**What needs to be done**
Give the listing back in full, exactly as written, with the pictures removed.

**Supplied information**
<<<<

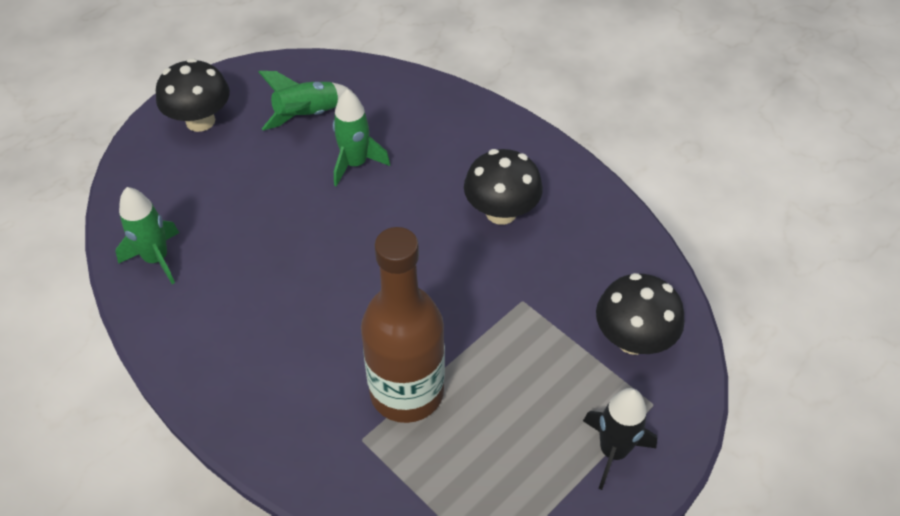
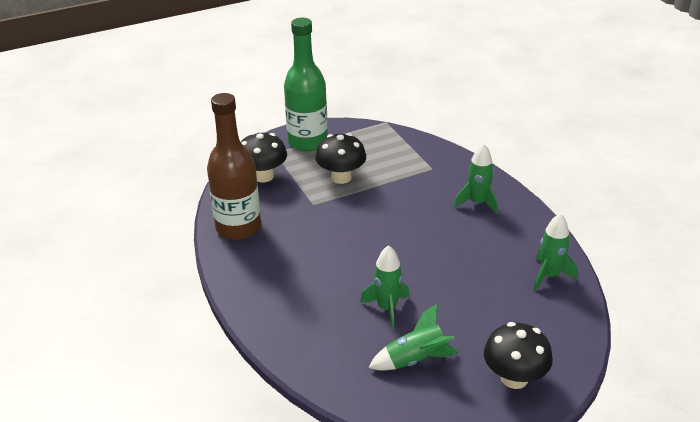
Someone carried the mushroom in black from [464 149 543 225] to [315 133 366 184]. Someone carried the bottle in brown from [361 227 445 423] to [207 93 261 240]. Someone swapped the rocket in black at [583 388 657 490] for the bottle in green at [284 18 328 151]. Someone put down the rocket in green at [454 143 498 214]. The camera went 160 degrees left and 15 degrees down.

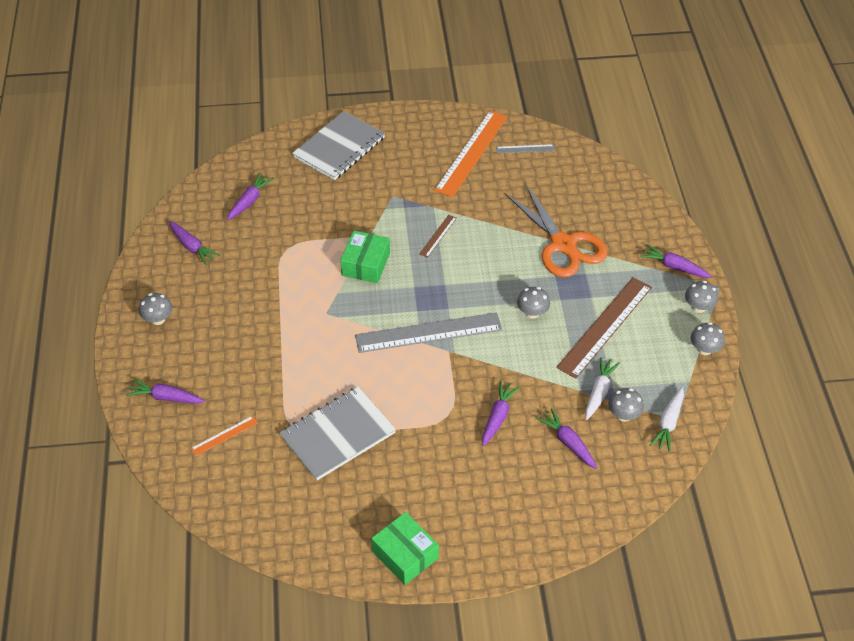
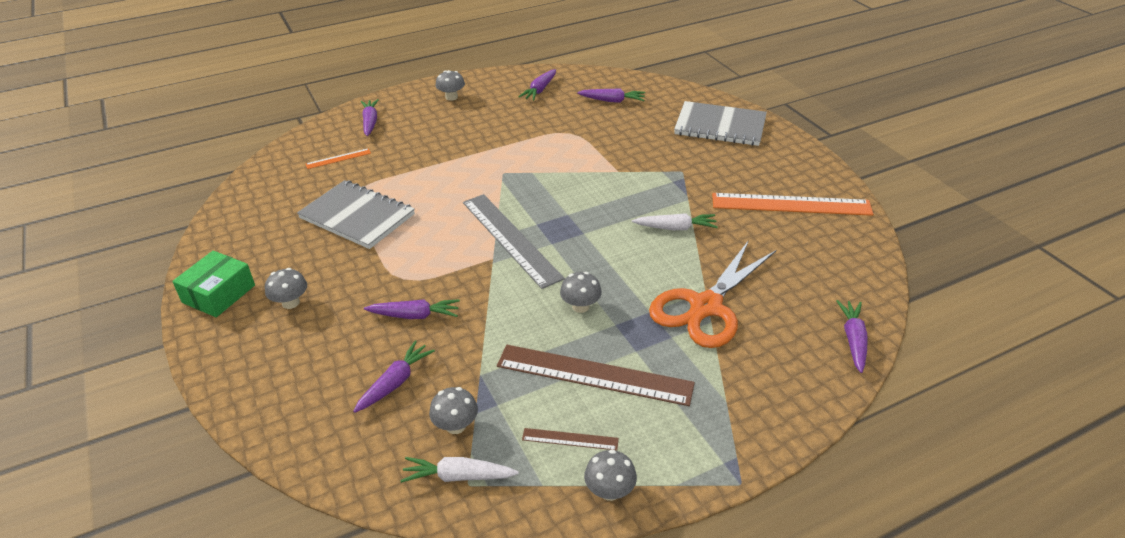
Someone took away the ruler in grey at [496 144 555 153]. Someone carried the ruler in brown from [419 215 457 258] to [522 428 619 451]. Someone took away the box in green at [340 231 390 283]. Someone carried the carrot in purple from [640 244 712 278] to [836 300 868 373]. Someone carried the mushroom in grey from [685 281 718 313] to [265 268 307 309]. Someone carried the carrot in white from [585 357 620 420] to [632 213 718 230]. Someone rotated the ruler in orange at [191 416 258 456] by 60 degrees counterclockwise. The camera went 70 degrees right and 10 degrees down.

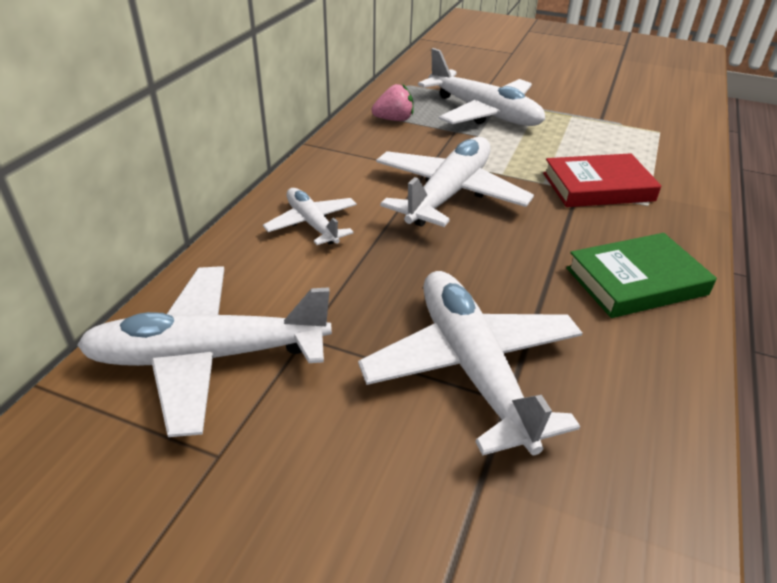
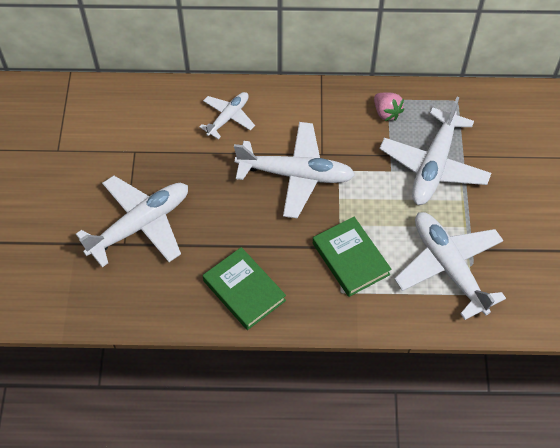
Someone repainted the book in red at [543 153 661 207], which became the book in green at [313 217 391 297]. Someone carried the plane in white from [77 266 332 437] to [395 212 506 320]. The camera went 70 degrees right and 20 degrees up.

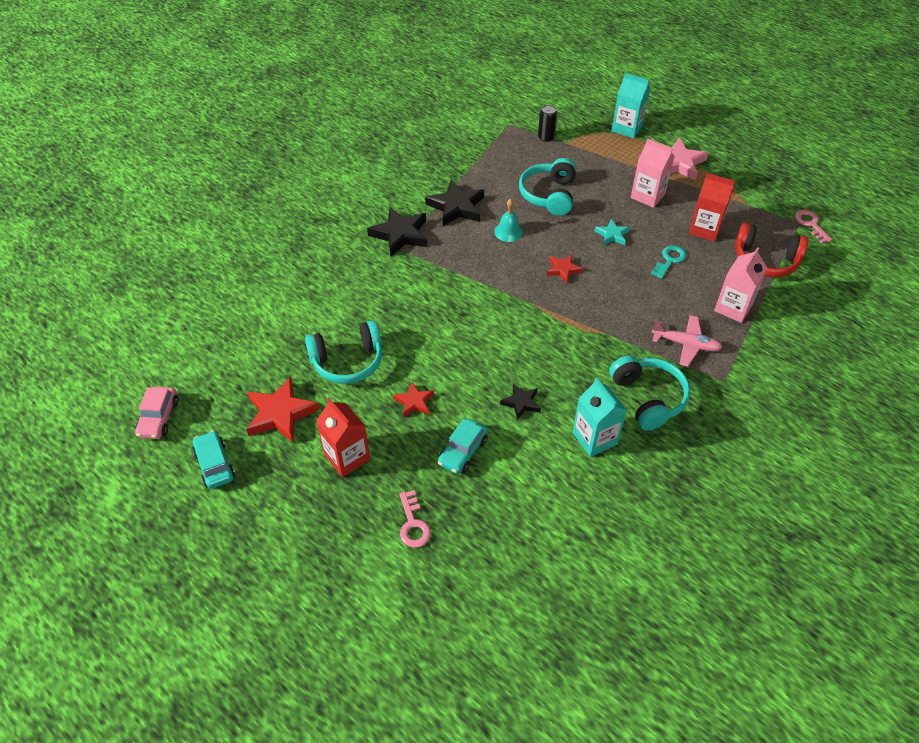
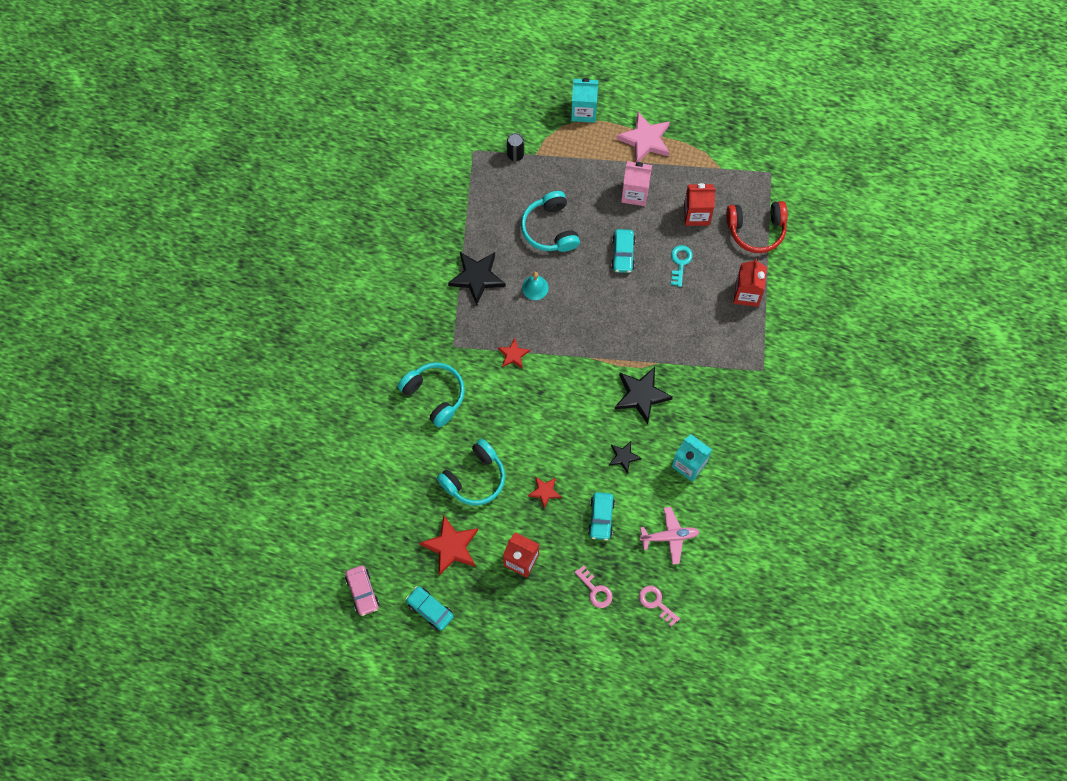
Someone carried the star in black from [367 207 427 256] to [615 367 673 424]. Someone carried the key in pink from [795 210 833 243] to [639 586 680 627]. Someone swapped the star in turquoise at [595 219 630 246] for the car in turquoise at [611 229 636 273]. Someone repainted the carton in pink at [714 247 767 323], which became the carton in red at [733 259 767 307]. Someone carried the star in red from [547 254 583 283] to [498 338 530 368]. Someone carried the plane in pink from [652 315 722 367] to [639 507 700 564]. Someone carried the headphones in turquoise from [609 356 690 431] to [398 362 465 428]. The camera went 25 degrees left and 20 degrees up.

>>>>

**Answer**
Someone carried the mushroom in black from [464 149 543 225] to [315 133 366 184]. Someone carried the bottle in brown from [361 227 445 423] to [207 93 261 240]. Someone swapped the rocket in black at [583 388 657 490] for the bottle in green at [284 18 328 151]. Someone put down the rocket in green at [454 143 498 214]. The camera went 160 degrees left and 15 degrees down.

Someone took away the ruler in grey at [496 144 555 153]. Someone carried the ruler in brown from [419 215 457 258] to [522 428 619 451]. Someone took away the box in green at [340 231 390 283]. Someone carried the carrot in purple from [640 244 712 278] to [836 300 868 373]. Someone carried the mushroom in grey from [685 281 718 313] to [265 268 307 309]. Someone carried the carrot in white from [585 357 620 420] to [632 213 718 230]. Someone rotated the ruler in orange at [191 416 258 456] by 60 degrees counterclockwise. The camera went 70 degrees right and 10 degrees down.

Someone repainted the book in red at [543 153 661 207], which became the book in green at [313 217 391 297]. Someone carried the plane in white from [77 266 332 437] to [395 212 506 320]. The camera went 70 degrees right and 20 degrees up.

Someone carried the star in black from [367 207 427 256] to [615 367 673 424]. Someone carried the key in pink from [795 210 833 243] to [639 586 680 627]. Someone swapped the star in turquoise at [595 219 630 246] for the car in turquoise at [611 229 636 273]. Someone repainted the carton in pink at [714 247 767 323], which became the carton in red at [733 259 767 307]. Someone carried the star in red from [547 254 583 283] to [498 338 530 368]. Someone carried the plane in pink from [652 315 722 367] to [639 507 700 564]. Someone carried the headphones in turquoise from [609 356 690 431] to [398 362 465 428]. The camera went 25 degrees left and 20 degrees up.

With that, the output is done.